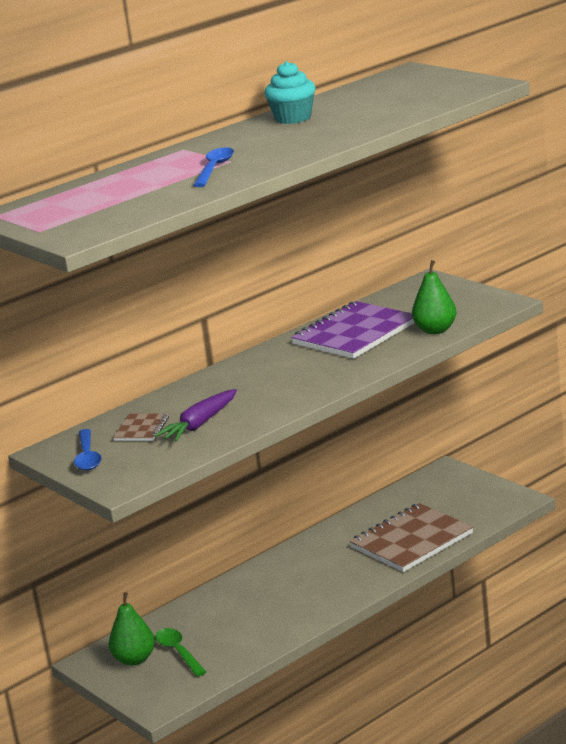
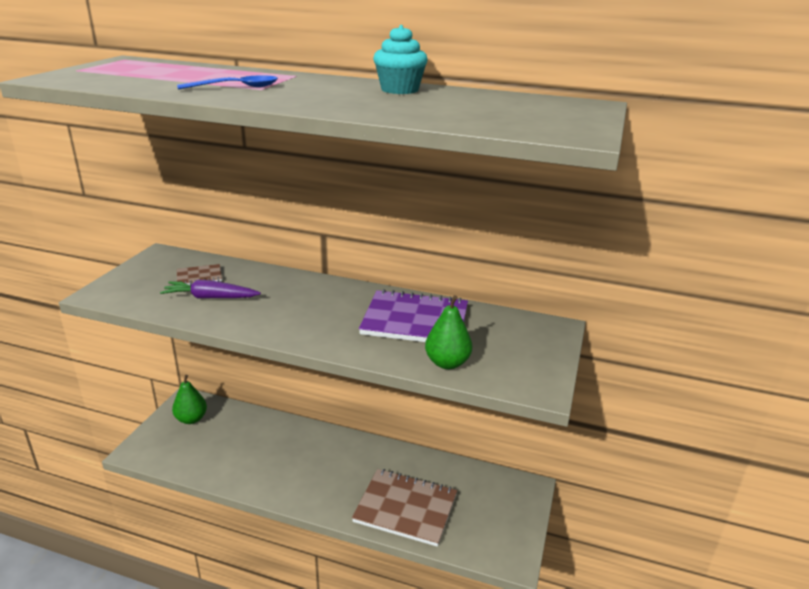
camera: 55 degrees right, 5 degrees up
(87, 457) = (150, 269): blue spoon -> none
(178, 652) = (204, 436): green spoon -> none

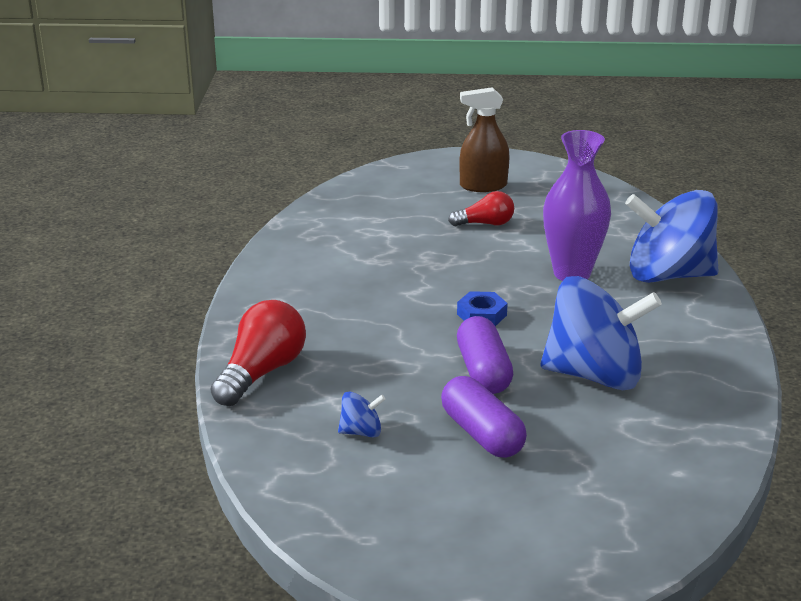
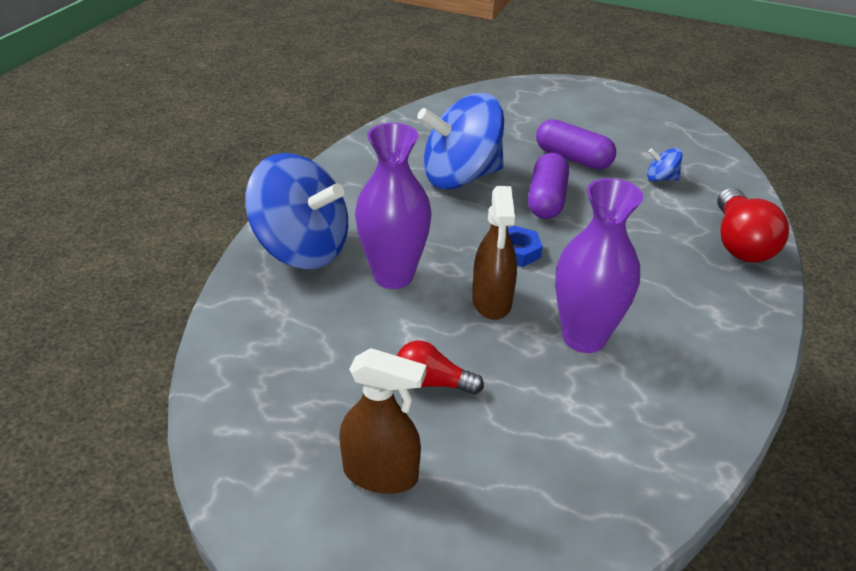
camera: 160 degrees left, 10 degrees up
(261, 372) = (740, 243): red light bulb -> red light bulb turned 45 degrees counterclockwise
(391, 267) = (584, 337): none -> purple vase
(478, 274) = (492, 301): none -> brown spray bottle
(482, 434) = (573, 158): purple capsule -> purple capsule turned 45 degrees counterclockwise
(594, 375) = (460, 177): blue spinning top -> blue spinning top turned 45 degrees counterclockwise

> [TASK]
Everything from the line containing "(87, 457) = (150, 269): blue spoon -> none" through the last line of the entries must be repeated verbatim, except pictures.

> [ANSWER BOX]
(87, 457) = (150, 269): blue spoon -> none
(178, 652) = (204, 436): green spoon -> none

camera: 160 degrees left, 10 degrees up
(261, 372) = (740, 243): red light bulb -> red light bulb turned 45 degrees counterclockwise
(391, 267) = (584, 337): none -> purple vase
(478, 274) = (492, 301): none -> brown spray bottle
(482, 434) = (573, 158): purple capsule -> purple capsule turned 45 degrees counterclockwise
(594, 375) = (460, 177): blue spinning top -> blue spinning top turned 45 degrees counterclockwise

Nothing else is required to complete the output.